** SUPPLIED RECORDS **

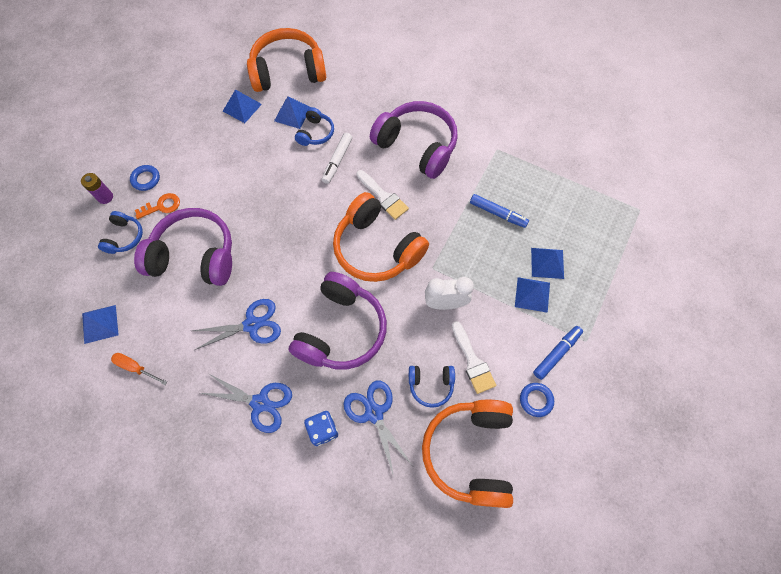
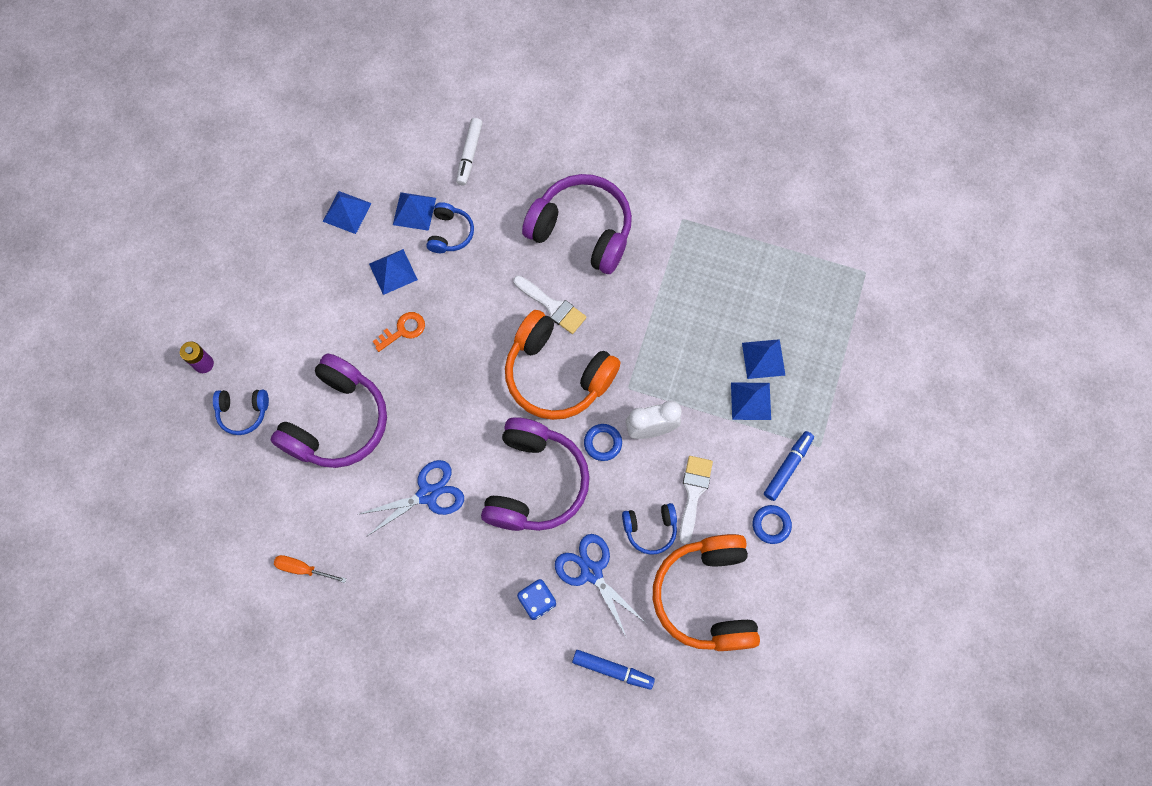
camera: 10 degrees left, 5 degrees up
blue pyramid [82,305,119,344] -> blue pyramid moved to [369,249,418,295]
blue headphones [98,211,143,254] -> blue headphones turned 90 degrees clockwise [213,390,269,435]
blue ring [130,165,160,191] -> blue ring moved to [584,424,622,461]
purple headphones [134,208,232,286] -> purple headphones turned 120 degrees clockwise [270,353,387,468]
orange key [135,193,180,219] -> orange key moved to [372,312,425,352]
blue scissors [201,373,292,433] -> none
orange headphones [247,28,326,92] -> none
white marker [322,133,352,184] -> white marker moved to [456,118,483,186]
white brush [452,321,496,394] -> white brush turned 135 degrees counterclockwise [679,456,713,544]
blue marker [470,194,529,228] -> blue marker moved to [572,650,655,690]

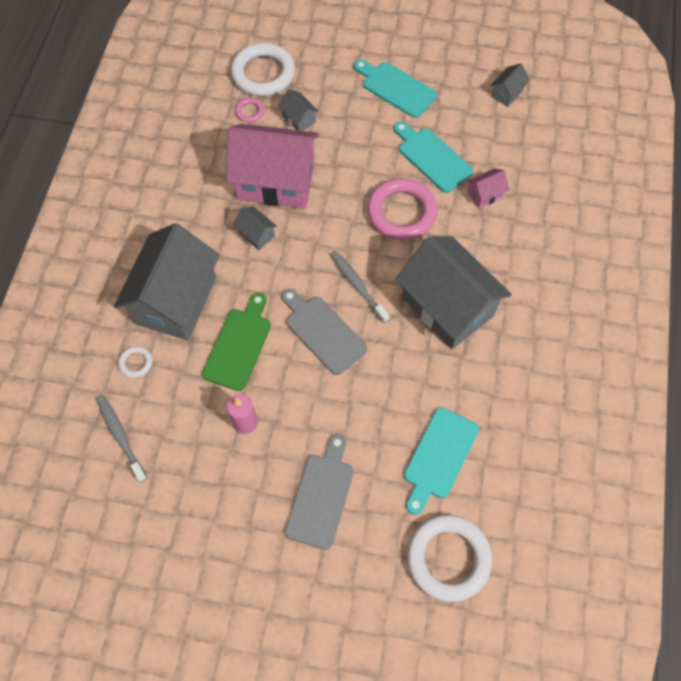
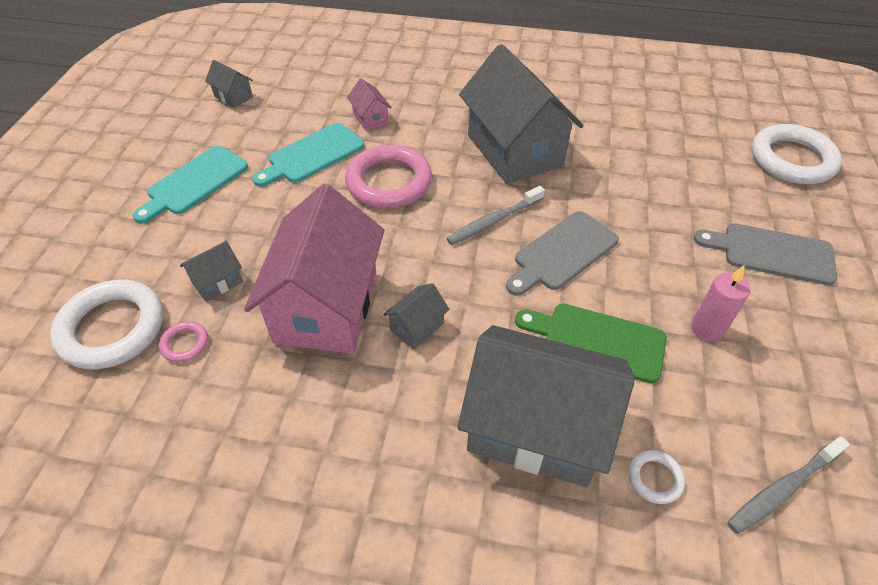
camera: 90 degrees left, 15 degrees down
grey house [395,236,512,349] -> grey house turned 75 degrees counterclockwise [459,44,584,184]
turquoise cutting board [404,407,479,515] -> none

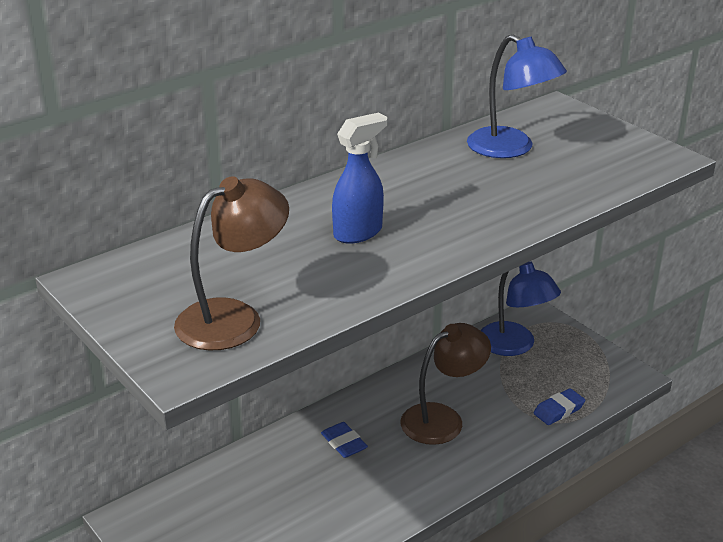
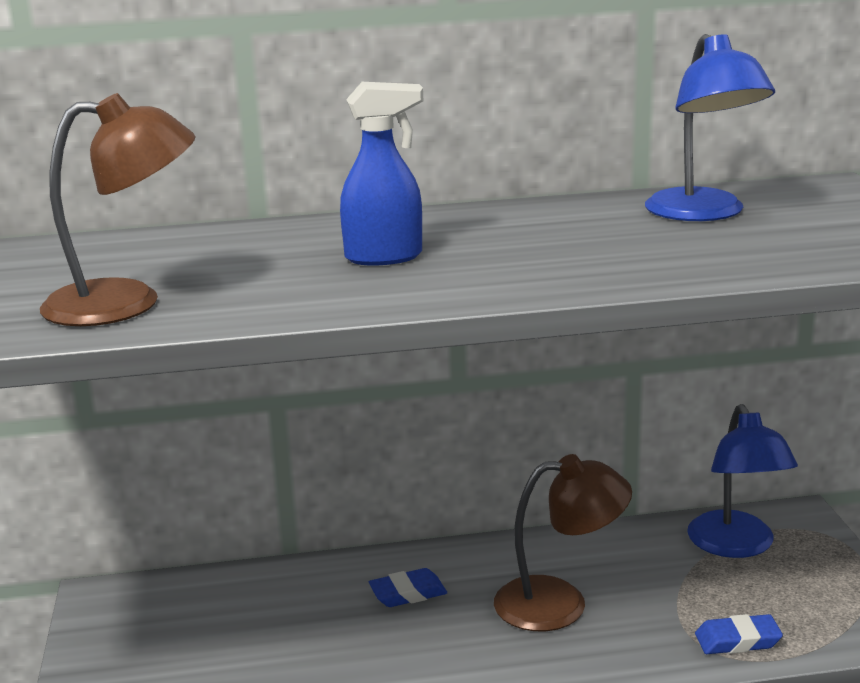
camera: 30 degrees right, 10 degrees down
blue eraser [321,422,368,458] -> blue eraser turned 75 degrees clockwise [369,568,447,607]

** TASK STATEMENT **
Read the listing line by line, and copy each line in which the word "headphones" is found.

** TASK RESPONSE **
blue headphones [98,211,143,254] -> blue headphones turned 90 degrees clockwise [213,390,269,435]
purple headphones [134,208,232,286] -> purple headphones turned 120 degrees clockwise [270,353,387,468]
orange headphones [247,28,326,92] -> none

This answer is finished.